— TASK GOAL —
The lines to copy are those holding the string "plate" in the entries below.

=-=-=-=-=

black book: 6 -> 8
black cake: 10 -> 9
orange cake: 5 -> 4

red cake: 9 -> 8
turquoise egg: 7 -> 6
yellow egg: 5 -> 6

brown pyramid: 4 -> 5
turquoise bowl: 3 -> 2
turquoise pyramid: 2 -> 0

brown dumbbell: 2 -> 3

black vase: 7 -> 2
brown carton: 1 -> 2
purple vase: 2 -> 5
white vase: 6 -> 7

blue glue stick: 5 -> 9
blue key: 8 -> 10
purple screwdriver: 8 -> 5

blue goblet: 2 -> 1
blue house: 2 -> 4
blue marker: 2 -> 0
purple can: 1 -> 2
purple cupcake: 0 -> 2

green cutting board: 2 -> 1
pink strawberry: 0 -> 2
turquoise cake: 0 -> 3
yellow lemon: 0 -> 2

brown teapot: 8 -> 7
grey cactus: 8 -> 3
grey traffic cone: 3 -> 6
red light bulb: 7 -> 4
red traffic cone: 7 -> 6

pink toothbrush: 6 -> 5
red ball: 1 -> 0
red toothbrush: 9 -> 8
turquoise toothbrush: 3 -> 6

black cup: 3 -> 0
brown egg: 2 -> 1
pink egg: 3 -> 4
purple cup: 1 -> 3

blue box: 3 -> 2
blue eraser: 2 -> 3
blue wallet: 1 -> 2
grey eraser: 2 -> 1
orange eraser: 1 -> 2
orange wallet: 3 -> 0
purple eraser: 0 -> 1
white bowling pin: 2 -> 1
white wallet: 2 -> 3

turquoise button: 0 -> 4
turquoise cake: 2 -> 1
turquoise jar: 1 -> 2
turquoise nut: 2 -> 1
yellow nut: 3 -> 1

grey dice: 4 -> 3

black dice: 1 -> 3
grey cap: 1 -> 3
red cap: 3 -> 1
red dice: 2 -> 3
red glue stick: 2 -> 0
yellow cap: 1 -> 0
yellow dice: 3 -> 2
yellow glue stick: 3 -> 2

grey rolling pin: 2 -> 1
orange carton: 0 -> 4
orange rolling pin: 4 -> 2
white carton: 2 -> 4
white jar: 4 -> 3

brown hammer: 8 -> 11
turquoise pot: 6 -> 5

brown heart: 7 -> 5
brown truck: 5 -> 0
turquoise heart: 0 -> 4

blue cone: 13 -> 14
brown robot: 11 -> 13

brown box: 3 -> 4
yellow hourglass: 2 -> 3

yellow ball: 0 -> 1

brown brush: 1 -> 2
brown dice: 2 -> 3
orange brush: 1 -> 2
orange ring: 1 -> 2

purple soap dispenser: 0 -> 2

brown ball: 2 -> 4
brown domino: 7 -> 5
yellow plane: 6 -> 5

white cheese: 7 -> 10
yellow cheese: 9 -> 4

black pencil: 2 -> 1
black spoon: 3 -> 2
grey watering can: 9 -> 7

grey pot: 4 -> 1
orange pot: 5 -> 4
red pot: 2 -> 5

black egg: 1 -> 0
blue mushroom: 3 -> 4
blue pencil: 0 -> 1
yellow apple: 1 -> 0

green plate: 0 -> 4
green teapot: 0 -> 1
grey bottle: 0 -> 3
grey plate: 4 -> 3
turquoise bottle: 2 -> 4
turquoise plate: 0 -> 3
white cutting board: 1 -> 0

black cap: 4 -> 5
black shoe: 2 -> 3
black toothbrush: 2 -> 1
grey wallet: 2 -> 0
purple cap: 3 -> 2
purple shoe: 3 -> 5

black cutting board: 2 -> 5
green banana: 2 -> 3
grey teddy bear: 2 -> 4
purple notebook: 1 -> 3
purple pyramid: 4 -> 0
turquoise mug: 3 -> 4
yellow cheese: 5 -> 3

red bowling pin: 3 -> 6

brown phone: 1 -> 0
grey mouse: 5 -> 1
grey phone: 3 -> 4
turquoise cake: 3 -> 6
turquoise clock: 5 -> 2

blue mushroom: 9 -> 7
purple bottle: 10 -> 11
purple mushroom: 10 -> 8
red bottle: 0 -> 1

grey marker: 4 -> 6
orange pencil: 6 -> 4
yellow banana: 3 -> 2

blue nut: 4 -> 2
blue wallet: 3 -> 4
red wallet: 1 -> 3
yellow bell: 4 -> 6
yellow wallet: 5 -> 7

=-=-=-=-=

— EXERCISE RESPONSE —
green plate: 0 -> 4
grey plate: 4 -> 3
turquoise plate: 0 -> 3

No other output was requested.